WORK TO COMPLETE: Among the lines below, restate word for word only those from the line with "(453, 138) = (304, 177): purple" through the line with "(355, 315) = (320, 310): brown", with both end lines kept.
(RECORDS PROVIDED begins)
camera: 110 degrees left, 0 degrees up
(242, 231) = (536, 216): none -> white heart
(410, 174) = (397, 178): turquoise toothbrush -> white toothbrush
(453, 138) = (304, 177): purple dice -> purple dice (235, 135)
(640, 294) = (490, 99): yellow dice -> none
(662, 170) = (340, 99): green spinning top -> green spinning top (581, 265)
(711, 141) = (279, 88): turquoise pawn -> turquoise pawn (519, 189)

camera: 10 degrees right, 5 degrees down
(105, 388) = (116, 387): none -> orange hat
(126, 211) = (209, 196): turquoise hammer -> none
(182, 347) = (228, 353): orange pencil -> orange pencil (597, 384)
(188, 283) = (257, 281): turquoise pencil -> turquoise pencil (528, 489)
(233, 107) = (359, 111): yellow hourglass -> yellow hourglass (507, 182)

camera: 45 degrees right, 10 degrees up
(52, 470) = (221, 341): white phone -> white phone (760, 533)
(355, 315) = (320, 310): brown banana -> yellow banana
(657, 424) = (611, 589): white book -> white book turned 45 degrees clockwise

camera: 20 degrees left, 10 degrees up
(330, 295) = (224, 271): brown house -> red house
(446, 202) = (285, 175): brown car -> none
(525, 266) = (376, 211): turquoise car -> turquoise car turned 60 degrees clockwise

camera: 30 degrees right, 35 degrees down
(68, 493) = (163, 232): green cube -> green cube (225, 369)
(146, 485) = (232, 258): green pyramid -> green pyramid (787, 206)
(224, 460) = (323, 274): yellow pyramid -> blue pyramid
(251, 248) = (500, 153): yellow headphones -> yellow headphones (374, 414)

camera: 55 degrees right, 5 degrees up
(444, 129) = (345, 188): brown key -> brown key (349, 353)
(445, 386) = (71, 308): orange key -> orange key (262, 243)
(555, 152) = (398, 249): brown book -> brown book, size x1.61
(RECORDS PROVIDED ends)
ANSWER TO THE PROBLEM:
(453, 138) = (304, 177): purple dice -> purple dice (235, 135)
(640, 294) = (490, 99): yellow dice -> none
(662, 170) = (340, 99): green spinning top -> green spinning top (581, 265)
(711, 141) = (279, 88): turquoise pawn -> turquoise pawn (519, 189)

camera: 10 degrees right, 5 degrees down
(105, 388) = (116, 387): none -> orange hat
(126, 211) = (209, 196): turquoise hammer -> none
(182, 347) = (228, 353): orange pencil -> orange pencil (597, 384)
(188, 283) = (257, 281): turquoise pencil -> turquoise pencil (528, 489)
(233, 107) = (359, 111): yellow hourglass -> yellow hourglass (507, 182)

camera: 45 degrees right, 10 degrees up
(52, 470) = (221, 341): white phone -> white phone (760, 533)
(355, 315) = (320, 310): brown banana -> yellow banana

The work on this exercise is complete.